Exercise: Output the data below exactly. Leave nothing out.

Records to use:
━━━━━━━━

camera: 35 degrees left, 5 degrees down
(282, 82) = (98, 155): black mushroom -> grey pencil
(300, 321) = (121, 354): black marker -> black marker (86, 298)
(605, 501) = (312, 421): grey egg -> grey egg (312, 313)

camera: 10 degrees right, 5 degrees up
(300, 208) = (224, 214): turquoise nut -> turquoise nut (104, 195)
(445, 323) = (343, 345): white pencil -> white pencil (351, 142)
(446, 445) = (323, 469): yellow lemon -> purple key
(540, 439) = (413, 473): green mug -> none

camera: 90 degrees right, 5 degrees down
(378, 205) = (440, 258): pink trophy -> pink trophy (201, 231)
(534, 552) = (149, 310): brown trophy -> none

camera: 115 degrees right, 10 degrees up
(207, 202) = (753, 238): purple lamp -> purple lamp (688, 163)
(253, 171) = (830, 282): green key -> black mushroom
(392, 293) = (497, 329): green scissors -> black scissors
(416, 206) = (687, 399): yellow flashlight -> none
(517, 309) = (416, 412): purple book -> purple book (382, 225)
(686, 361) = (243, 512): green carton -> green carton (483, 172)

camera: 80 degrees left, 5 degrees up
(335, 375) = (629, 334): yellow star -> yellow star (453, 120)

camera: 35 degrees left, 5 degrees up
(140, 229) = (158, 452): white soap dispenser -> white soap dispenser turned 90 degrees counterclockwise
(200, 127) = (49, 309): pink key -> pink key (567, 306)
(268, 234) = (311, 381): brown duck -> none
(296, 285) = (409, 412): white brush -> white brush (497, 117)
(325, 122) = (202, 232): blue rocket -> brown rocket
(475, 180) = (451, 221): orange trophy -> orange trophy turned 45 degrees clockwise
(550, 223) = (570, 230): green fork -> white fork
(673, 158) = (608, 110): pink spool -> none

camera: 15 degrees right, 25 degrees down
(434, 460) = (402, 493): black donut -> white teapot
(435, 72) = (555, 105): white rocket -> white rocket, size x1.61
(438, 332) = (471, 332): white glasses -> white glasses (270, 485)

━━━━━━━━

Completed task:
camera: 35 degrees left, 5 degrees down
(282, 82) = (98, 155): black mushroom -> grey pencil
(300, 321) = (121, 354): black marker -> black marker (86, 298)
(605, 501) = (312, 421): grey egg -> grey egg (312, 313)

camera: 10 degrees right, 5 degrees up
(300, 208) = (224, 214): turquoise nut -> turquoise nut (104, 195)
(445, 323) = (343, 345): white pencil -> white pencil (351, 142)
(446, 445) = (323, 469): yellow lemon -> purple key
(540, 439) = (413, 473): green mug -> none

camera: 90 degrees right, 5 degrees down
(378, 205) = (440, 258): pink trophy -> pink trophy (201, 231)
(534, 552) = (149, 310): brown trophy -> none

camera: 115 degrees right, 10 degrees up
(207, 202) = (753, 238): purple lamp -> purple lamp (688, 163)
(253, 171) = (830, 282): green key -> black mushroom
(392, 293) = (497, 329): green scissors -> black scissors
(416, 206) = (687, 399): yellow flashlight -> none
(517, 309) = (416, 412): purple book -> purple book (382, 225)
(686, 361) = (243, 512): green carton -> green carton (483, 172)

camera: 80 degrees left, 5 degrees up
(335, 375) = (629, 334): yellow star -> yellow star (453, 120)

camera: 35 degrees left, 5 degrees up
(140, 229) = (158, 452): white soap dispenser -> white soap dispenser turned 90 degrees counterclockwise
(200, 127) = (49, 309): pink key -> pink key (567, 306)
(268, 234) = (311, 381): brown duck -> none
(296, 285) = (409, 412): white brush -> white brush (497, 117)
(325, 122) = (202, 232): blue rocket -> brown rocket
(475, 180) = (451, 221): orange trophy -> orange trophy turned 45 degrees clockwise
(550, 223) = (570, 230): green fork -> white fork
(673, 158) = (608, 110): pink spool -> none

camera: 15 degrees right, 25 degrees down
(434, 460) = (402, 493): black donut -> white teapot
(435, 72) = (555, 105): white rocket -> white rocket, size x1.61
(438, 332) = (471, 332): white glasses -> white glasses (270, 485)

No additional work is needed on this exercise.